Given information START
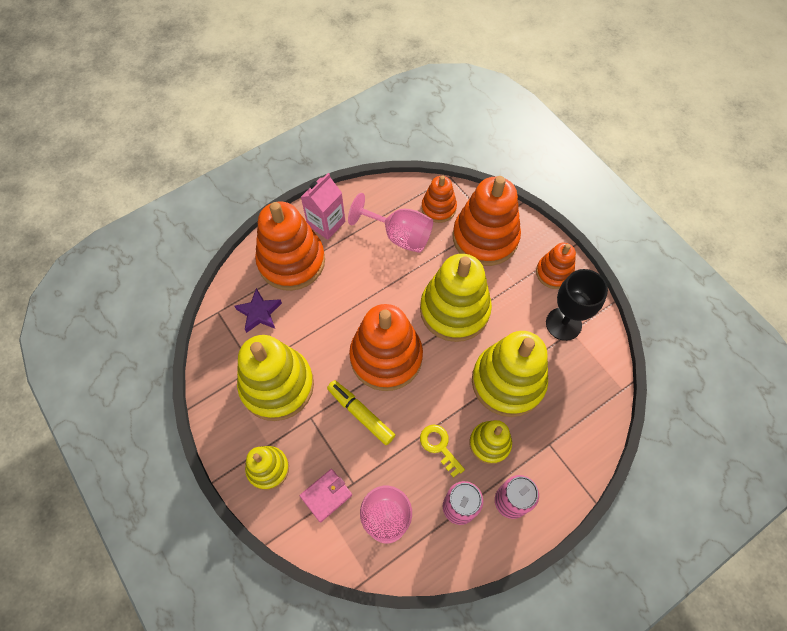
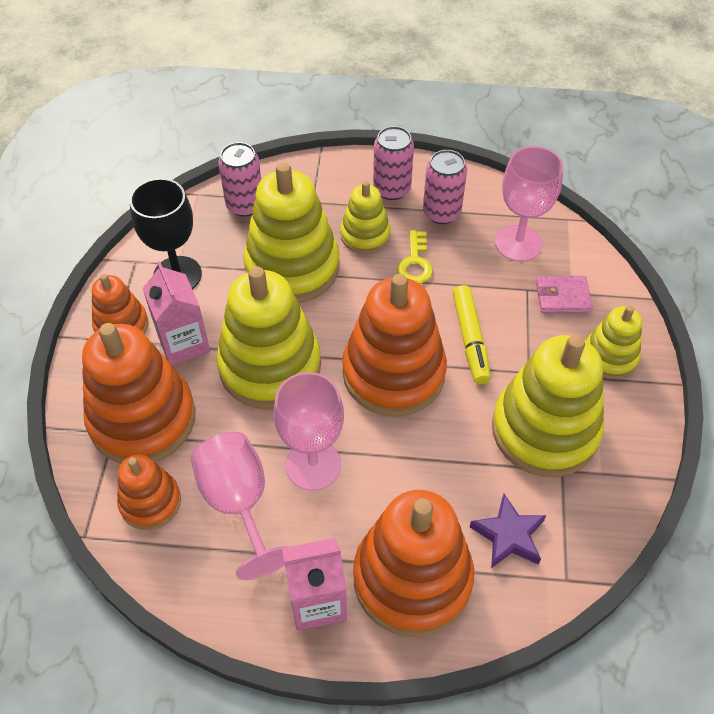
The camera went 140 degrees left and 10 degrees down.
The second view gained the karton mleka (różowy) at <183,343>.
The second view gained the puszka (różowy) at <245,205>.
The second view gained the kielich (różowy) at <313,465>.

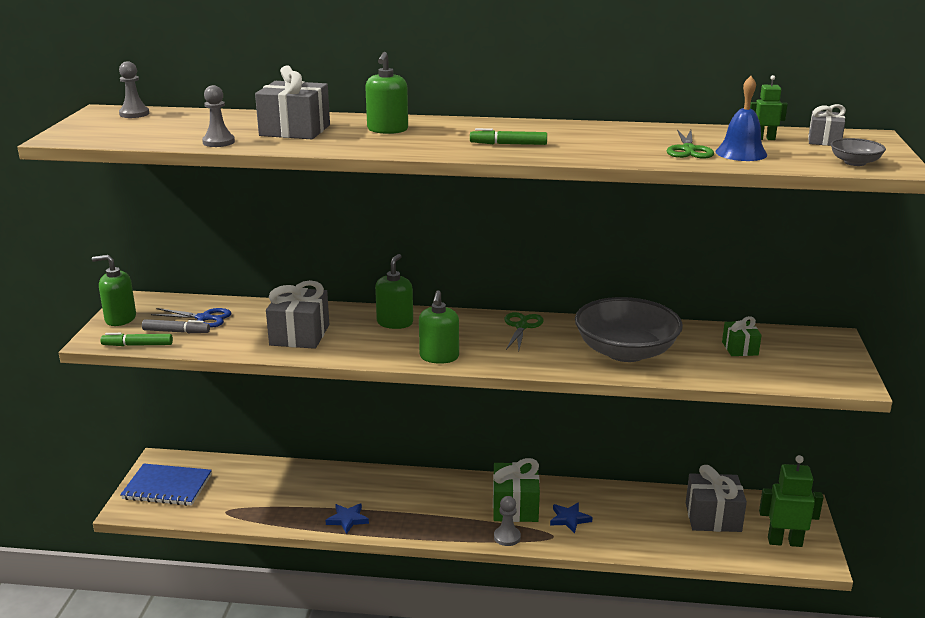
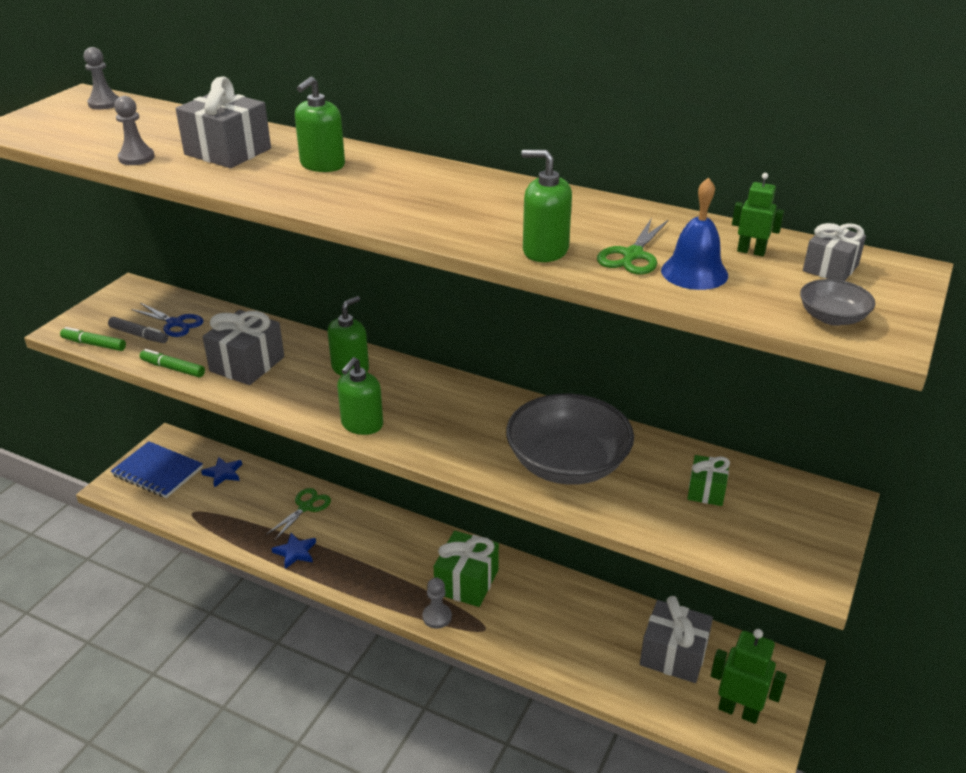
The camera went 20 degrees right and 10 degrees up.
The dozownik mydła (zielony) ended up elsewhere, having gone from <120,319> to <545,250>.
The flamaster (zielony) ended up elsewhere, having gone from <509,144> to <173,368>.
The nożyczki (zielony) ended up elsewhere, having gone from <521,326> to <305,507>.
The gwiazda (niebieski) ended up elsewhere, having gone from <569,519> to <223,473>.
Given information END
**Exercise directions**.
Go back to the entries above and restate word for word every line from the first through the one that contains "The second view gained the puszka", leaving the pictures behind.

**Answer section**.
The camera went 140 degrees left and 10 degrees down.
The second view gained the karton mleka (różowy) at <183,343>.
The second view gained the puszka (różowy) at <245,205>.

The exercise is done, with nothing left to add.